[INSTRUCTIONS FOR THE TASK]
Show all lines from the data that include the word "turquoise".

Before-and-after scene images:
┄┄┄┄┄┄┄┄┄┄┄┄┄┄┄┄┄┄┄┄

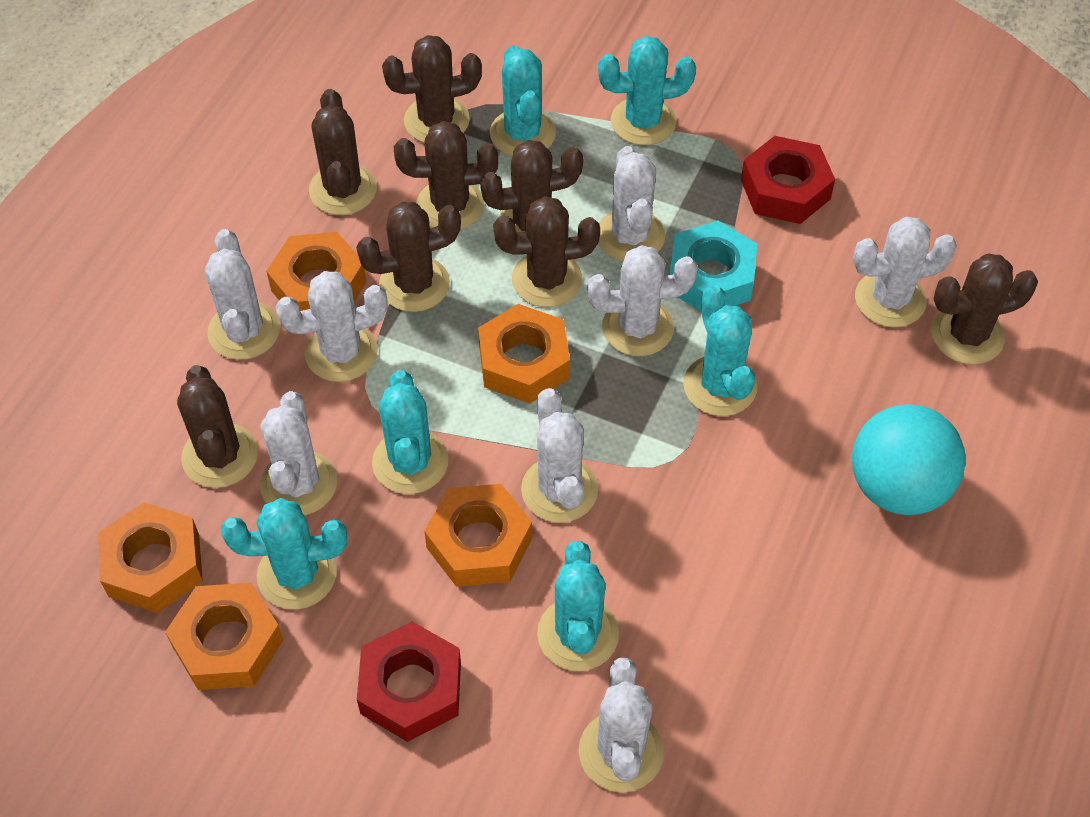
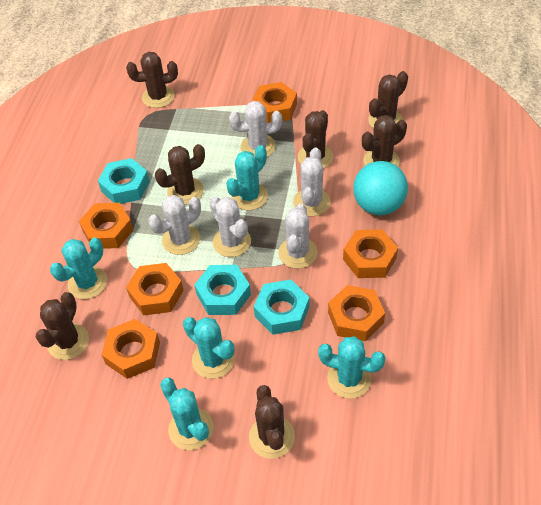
brown cactus: 8 -> 7
orange nut: 5 -> 6
red nut: 2 -> 0
turquoise cactus: 6 -> 5
turquoise nut: 1 -> 3
white cactus: 8 -> 5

┄┄┄┄┄┄┄┄┄┄┄┄┄┄┄┄┄┄┄┄

[RESPONSE BELOW]
turquoise cactus: 6 -> 5
turquoise nut: 1 -> 3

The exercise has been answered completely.